> [What to work on]:
Copy every line from the records that holds the word "black".

━━ Data to use

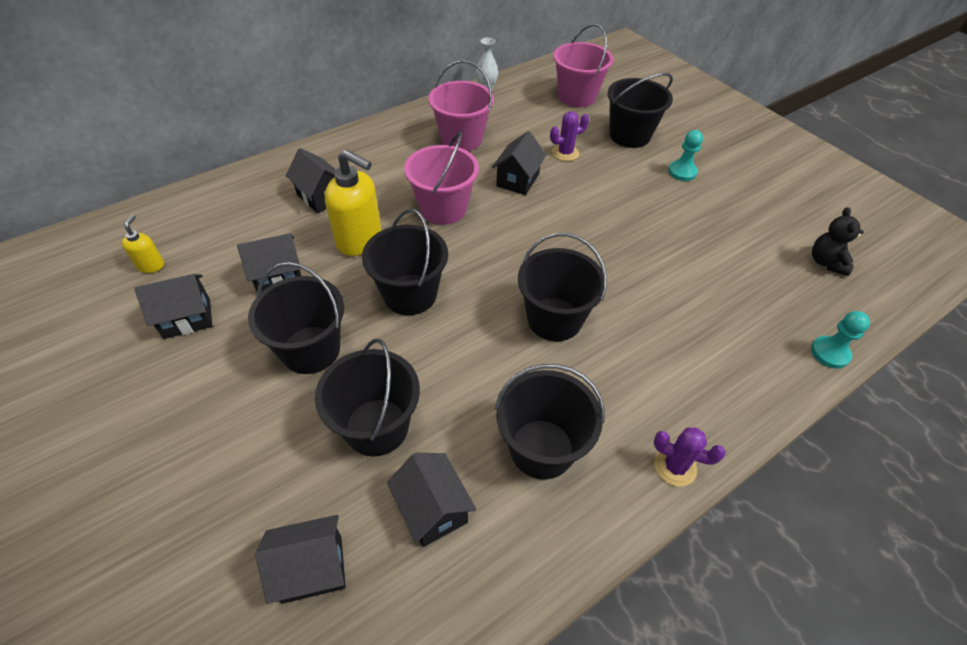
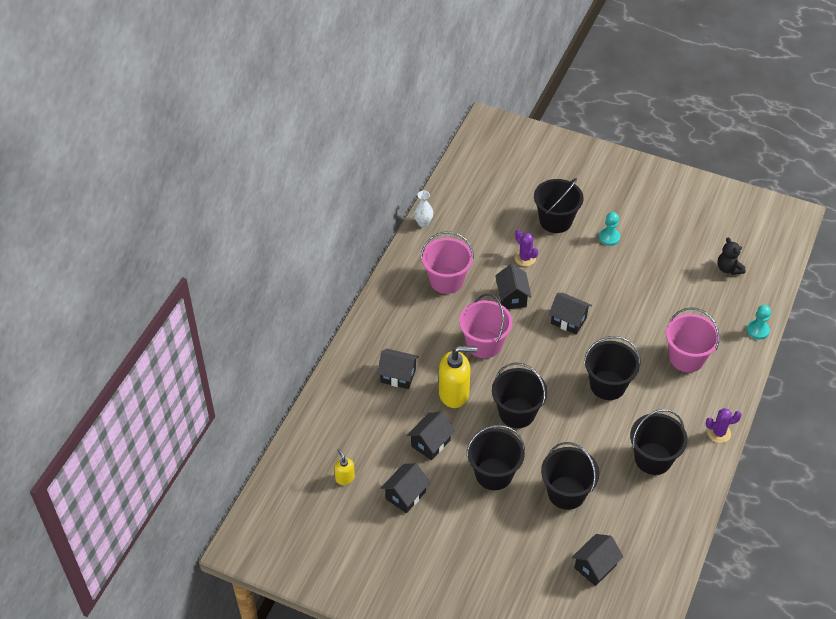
camera: 30 degrees left, 0 degrees up
(432, 509) = (626, 514): black house -> black house (568, 320)
(565, 153) = (525, 258): purple cactus -> purple cactus turned 75 degrees counterclockwise
(577, 96) = (494, 199): pink bucket -> pink bucket (686, 358)

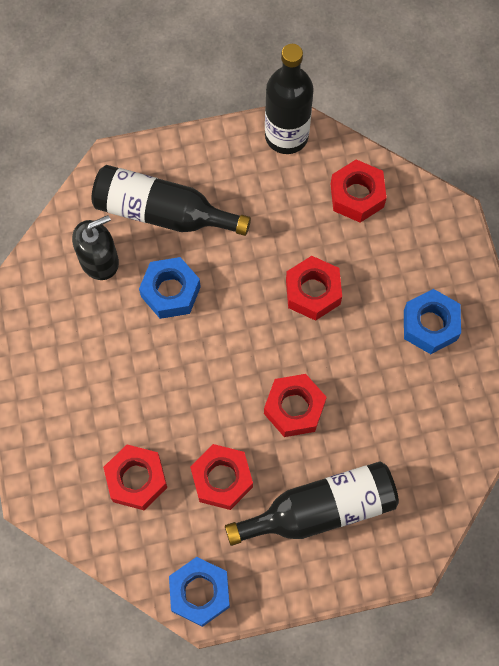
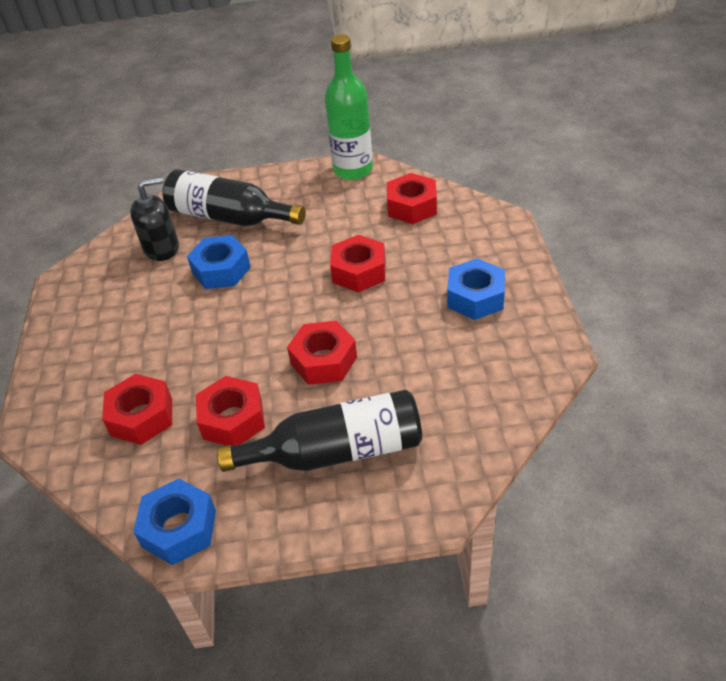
camera: 10 degrees right, 25 degrees down
(286, 136) = (353, 170): black bottle -> green bottle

━━━━

> [Response]:
(432, 509) = (626, 514): black house -> black house (568, 320)
(286, 136) = (353, 170): black bottle -> green bottle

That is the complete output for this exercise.